(Multi-step shape edit data)
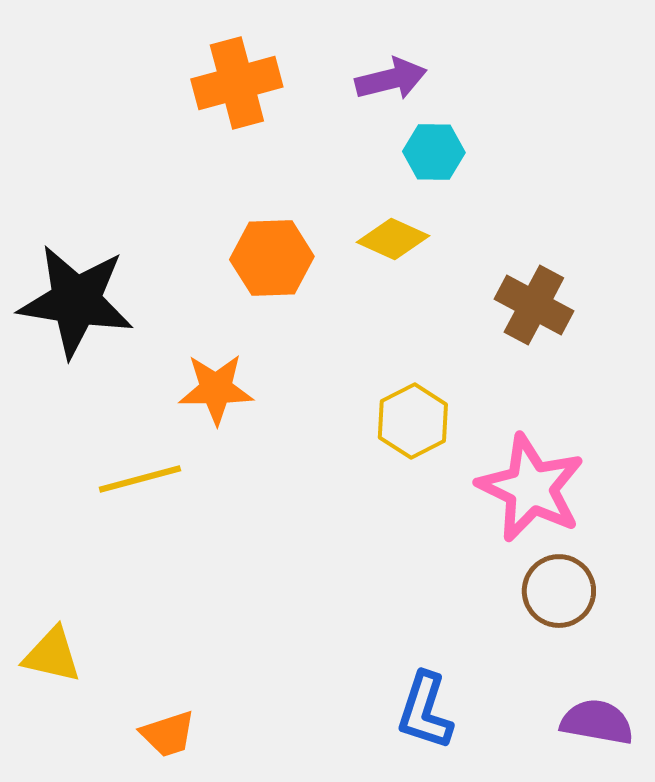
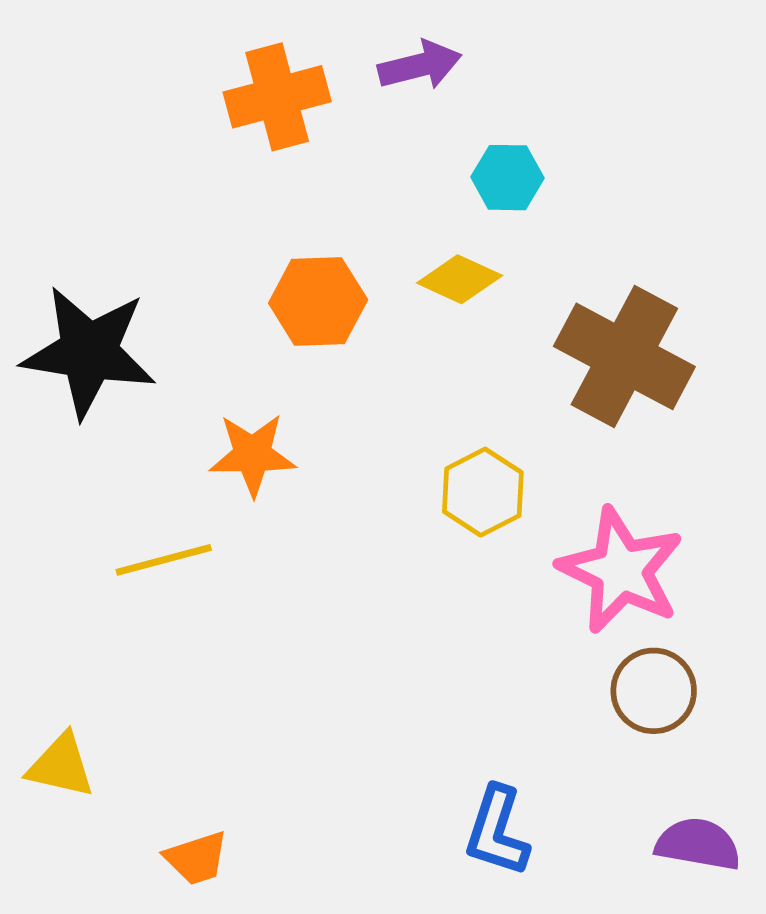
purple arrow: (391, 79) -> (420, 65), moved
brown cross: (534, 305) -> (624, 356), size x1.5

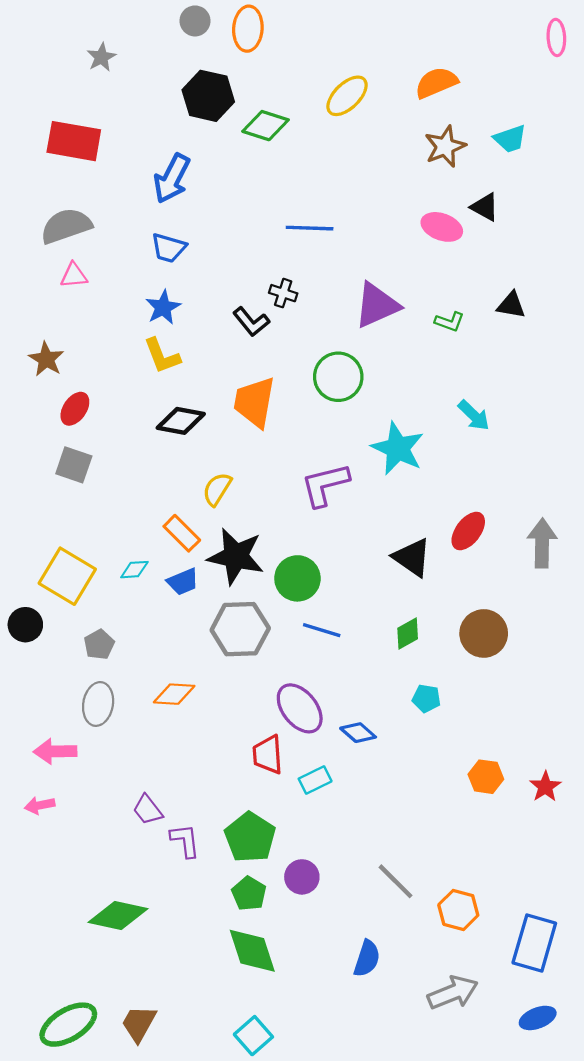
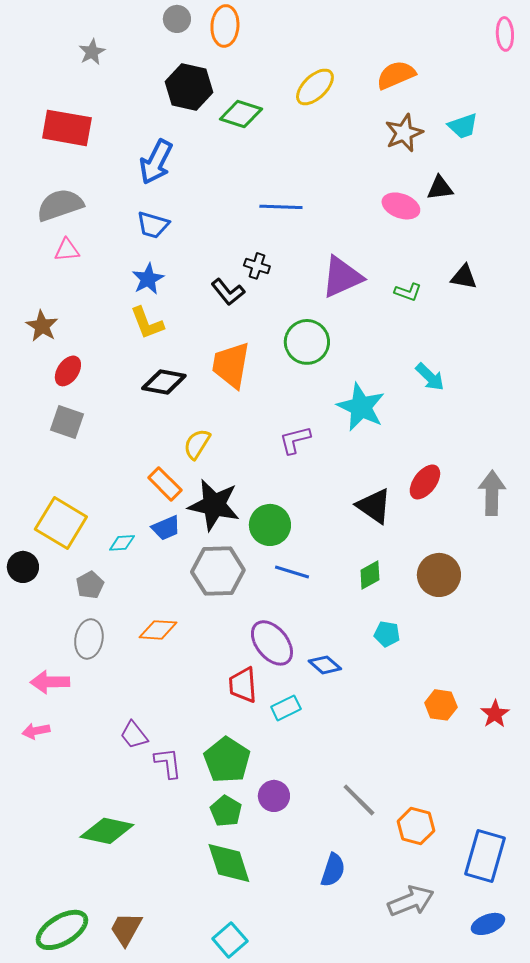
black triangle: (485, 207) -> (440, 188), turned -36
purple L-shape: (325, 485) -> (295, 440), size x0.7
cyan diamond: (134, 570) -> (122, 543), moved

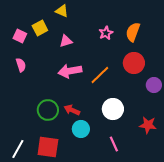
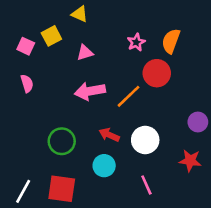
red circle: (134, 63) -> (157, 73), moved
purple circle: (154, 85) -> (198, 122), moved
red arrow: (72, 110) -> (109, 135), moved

# TASK:
In the entries, some lines may contain the word "purple". Give how many do, as a number by itself.

# PROBLEM SOLUTION:
3